--- DATA IN THIS EXERCISE Enclosed Below ---

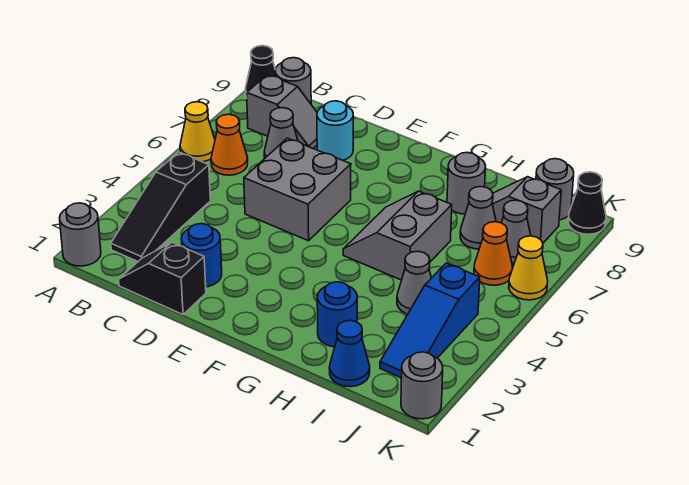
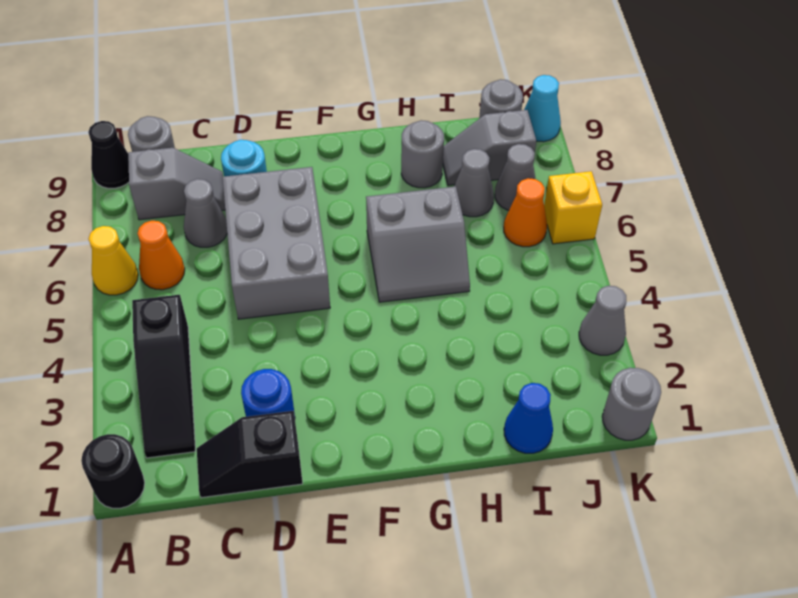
grey round brick A1 level 1 -> black round brick A1 level 1
grey brick D5:E6 level 1 -> grey brick D5:E7 level 1
grey slope G5:H6 level 1 top H -> grey slope G5:H6 level 1 top 6
blue round brick H2 level 1 -> none
grey cone I4 level 1 -> grey cone K3 level 1
blue slope J2:J4 level 1 top 4 -> none
yellow cone K6 level 1 -> yellow brick K6 level 1
black cone K9 level 1 -> cyan cone K9 level 1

--- End of Enclosed DATA IN THIS EXERCISE ---

#### AIM OF THE TASK
An exact copy of every entry, without pictures, should be your output.

#### COMPLETED TASK
grey round brick A1 level 1 -> black round brick A1 level 1
grey brick D5:E6 level 1 -> grey brick D5:E7 level 1
grey slope G5:H6 level 1 top H -> grey slope G5:H6 level 1 top 6
blue round brick H2 level 1 -> none
grey cone I4 level 1 -> grey cone K3 level 1
blue slope J2:J4 level 1 top 4 -> none
yellow cone K6 level 1 -> yellow brick K6 level 1
black cone K9 level 1 -> cyan cone K9 level 1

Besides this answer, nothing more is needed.